:: DATA SUPPLIED ::
========

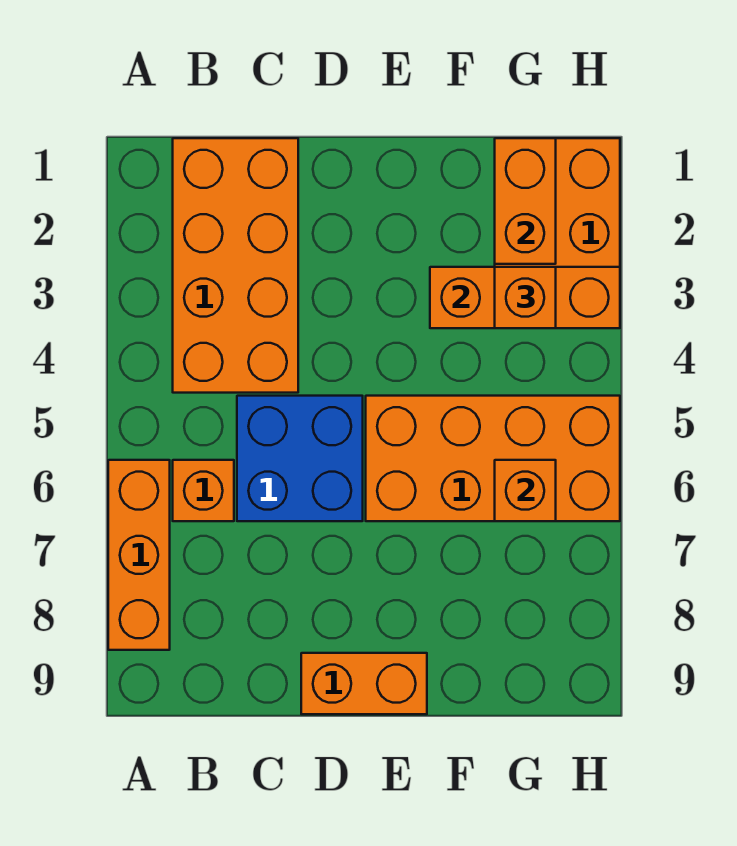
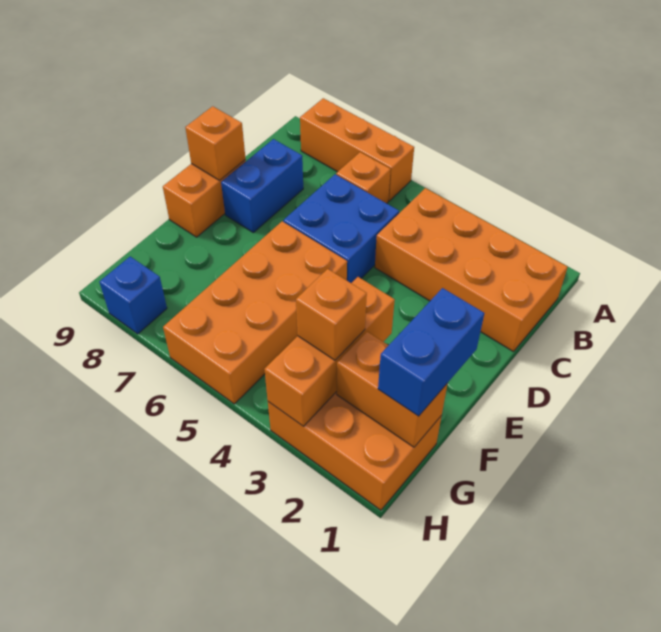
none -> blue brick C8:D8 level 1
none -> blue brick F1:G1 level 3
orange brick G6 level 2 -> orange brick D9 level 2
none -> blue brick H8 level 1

========

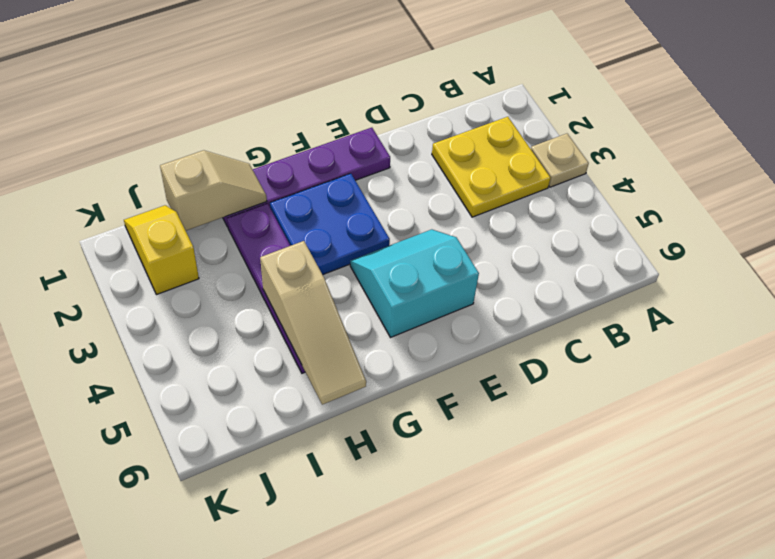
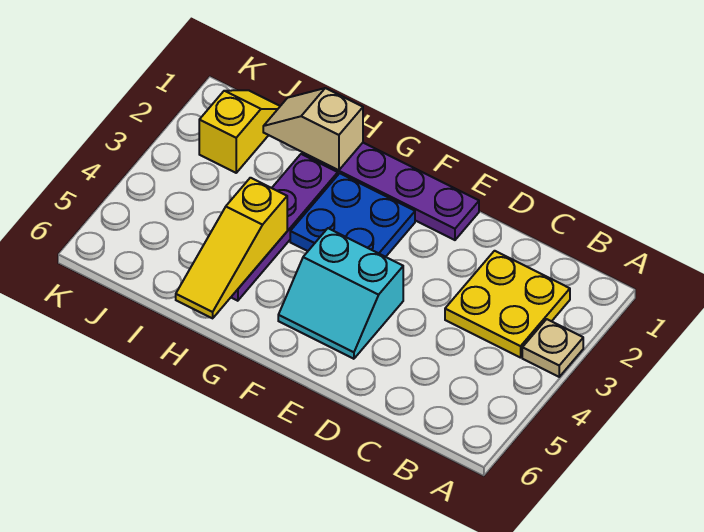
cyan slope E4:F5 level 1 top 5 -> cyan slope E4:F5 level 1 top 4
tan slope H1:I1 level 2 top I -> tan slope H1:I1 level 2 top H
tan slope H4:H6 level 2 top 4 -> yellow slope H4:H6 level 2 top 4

========

:: WORK INSTRUCTION ::
For the records above, count the lines that contain the word "slope" and give only that number.

:: WRITTEN ANSWER ::
3